*What this task involves*. When a line of the entries contains the word "flashlight", report that line.

*Dataset content*.

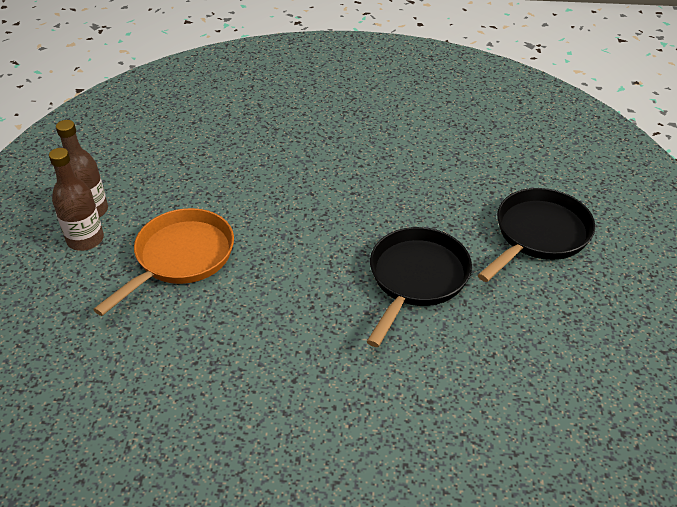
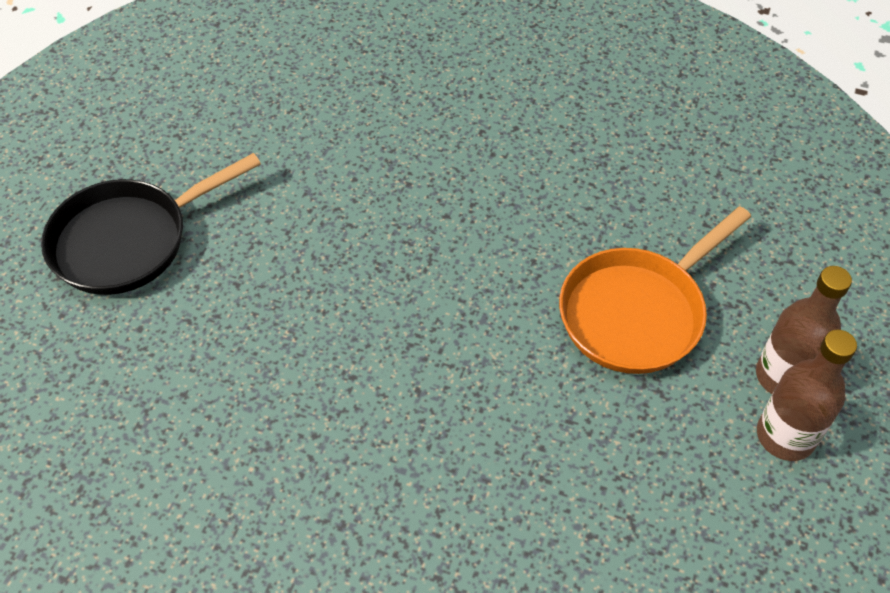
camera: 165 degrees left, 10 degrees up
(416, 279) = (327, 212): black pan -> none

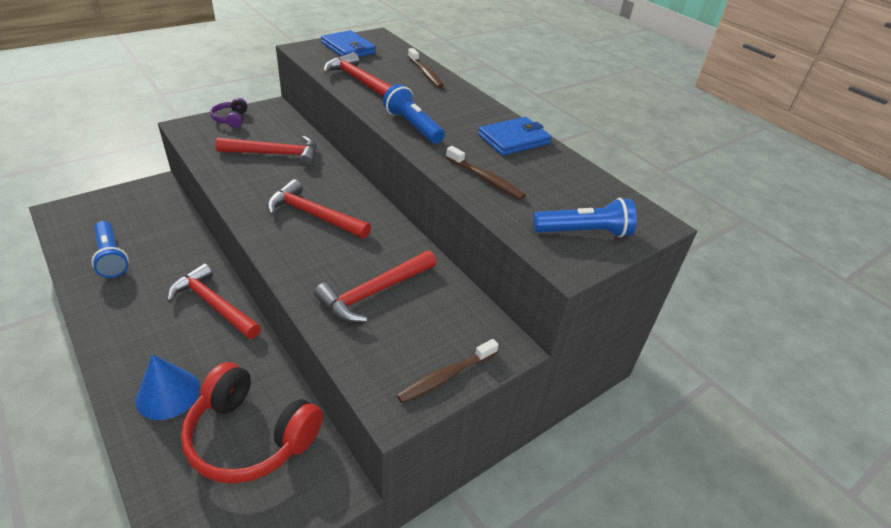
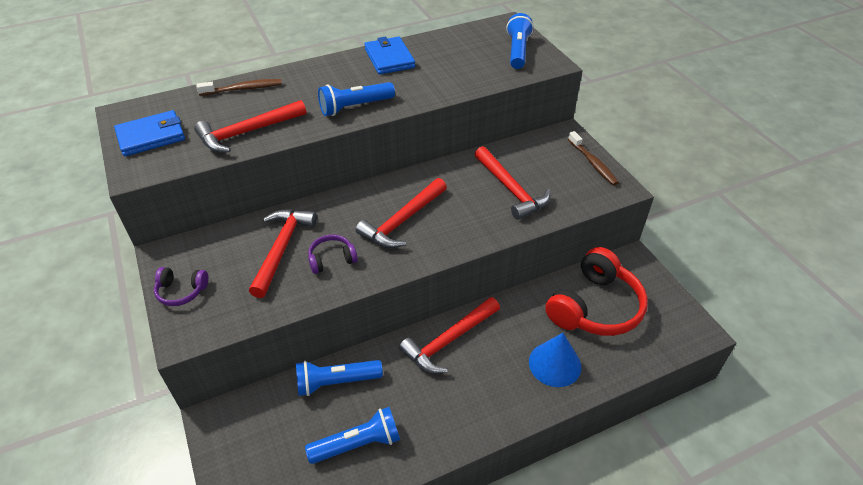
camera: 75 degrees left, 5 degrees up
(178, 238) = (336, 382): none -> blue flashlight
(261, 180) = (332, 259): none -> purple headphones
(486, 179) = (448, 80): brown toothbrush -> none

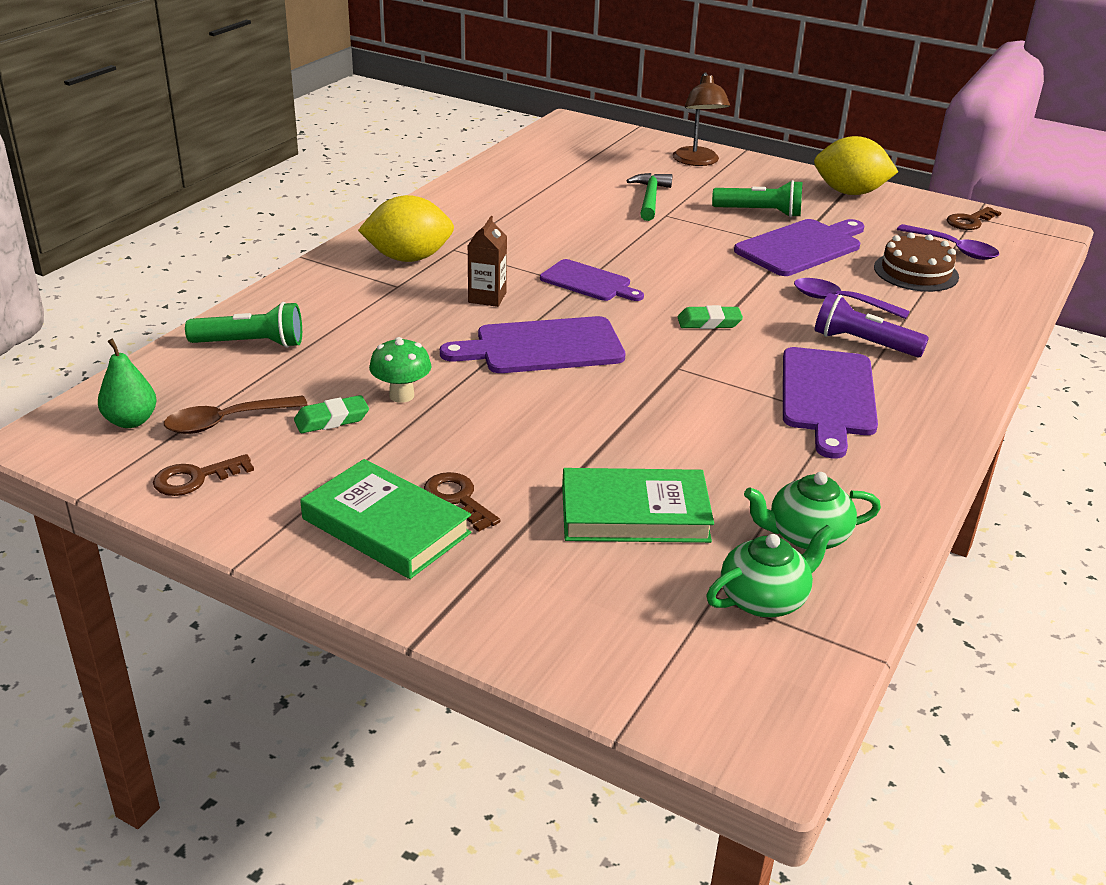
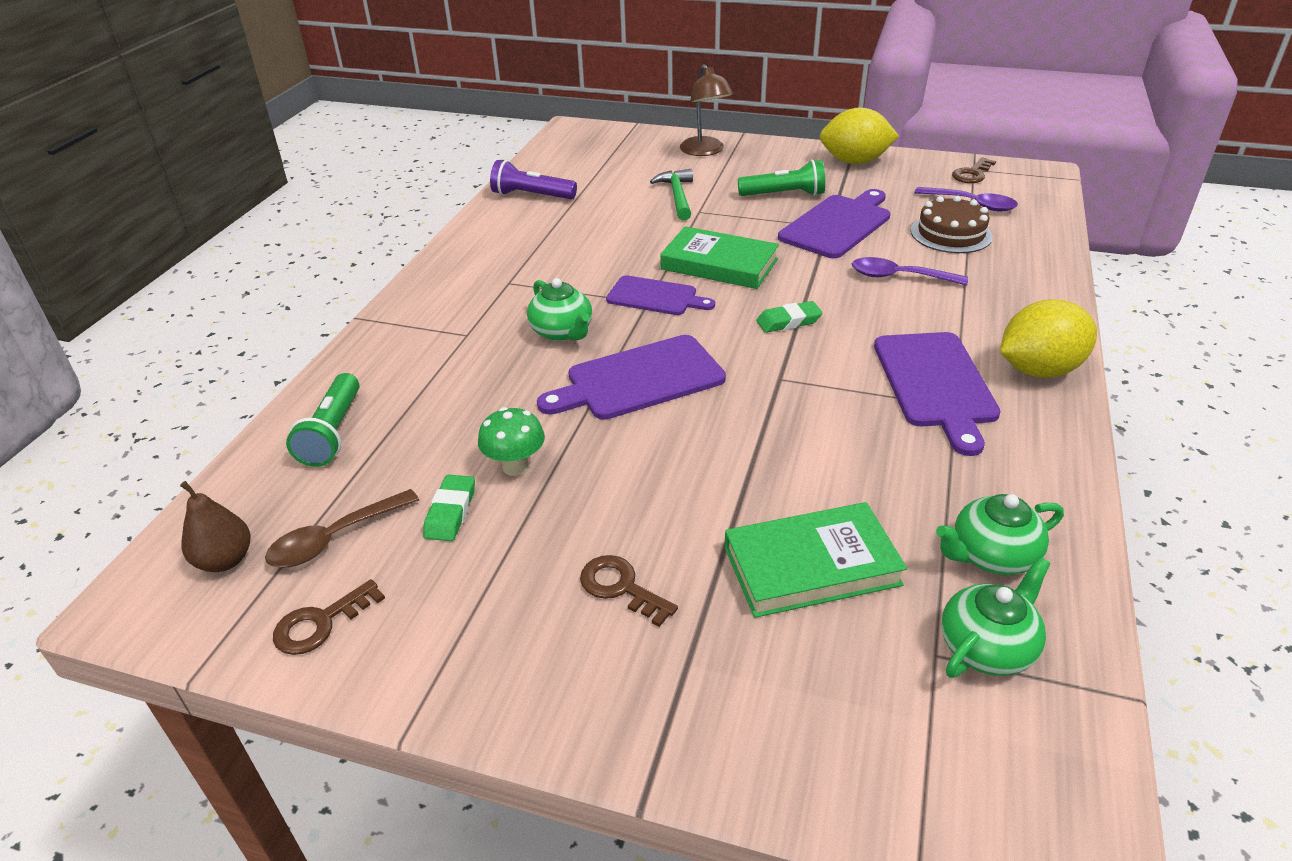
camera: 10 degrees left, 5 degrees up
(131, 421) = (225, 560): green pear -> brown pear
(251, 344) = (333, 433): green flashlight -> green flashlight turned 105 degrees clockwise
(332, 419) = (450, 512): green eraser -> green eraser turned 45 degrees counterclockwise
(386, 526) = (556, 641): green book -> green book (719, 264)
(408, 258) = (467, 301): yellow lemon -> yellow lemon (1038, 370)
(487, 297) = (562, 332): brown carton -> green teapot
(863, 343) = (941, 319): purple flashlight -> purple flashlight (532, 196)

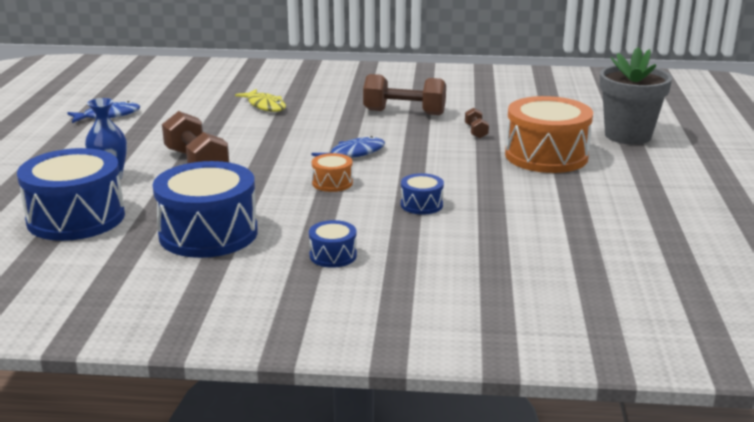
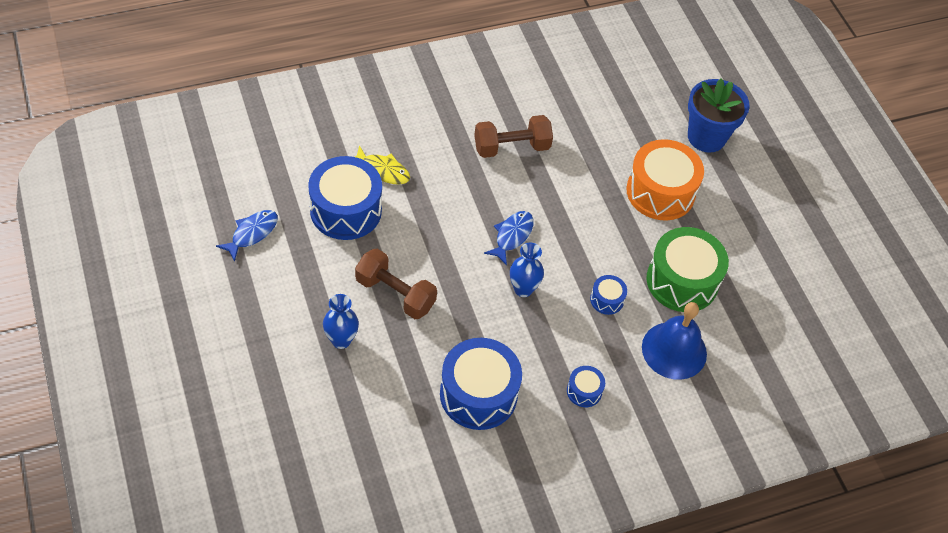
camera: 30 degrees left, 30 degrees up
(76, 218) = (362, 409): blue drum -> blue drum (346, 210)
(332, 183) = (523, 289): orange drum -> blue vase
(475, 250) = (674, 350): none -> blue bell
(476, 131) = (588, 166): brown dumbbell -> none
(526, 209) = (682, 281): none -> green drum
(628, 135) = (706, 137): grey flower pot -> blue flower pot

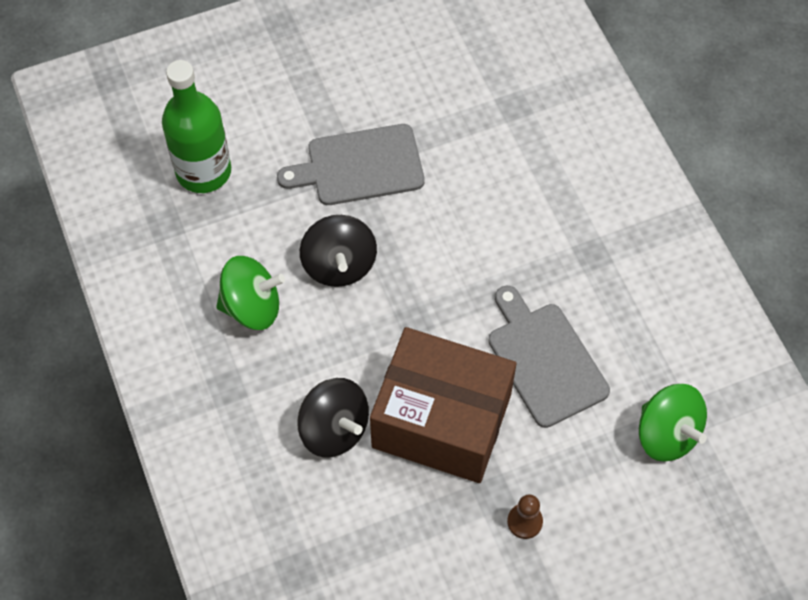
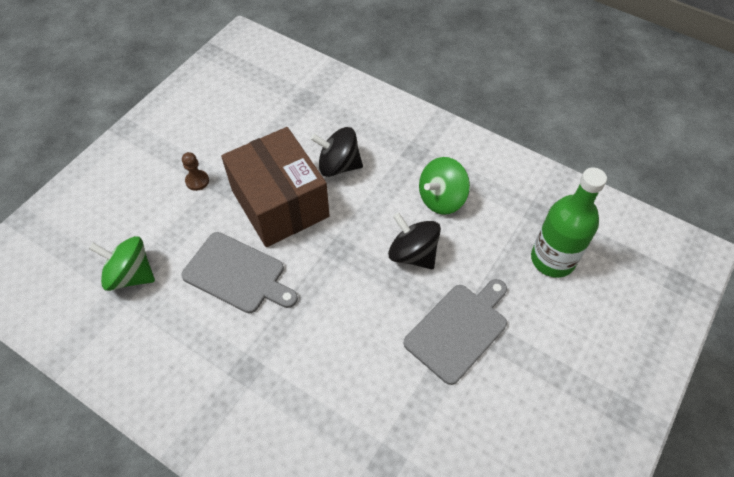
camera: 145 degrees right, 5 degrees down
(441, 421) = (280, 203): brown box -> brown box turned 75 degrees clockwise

*Task output*.
(178, 238) = (336, 382): none -> blue flashlight
(251, 344) = (333, 433): green flashlight -> green flashlight turned 105 degrees clockwise
(863, 343) = (941, 319): purple flashlight -> purple flashlight (532, 196)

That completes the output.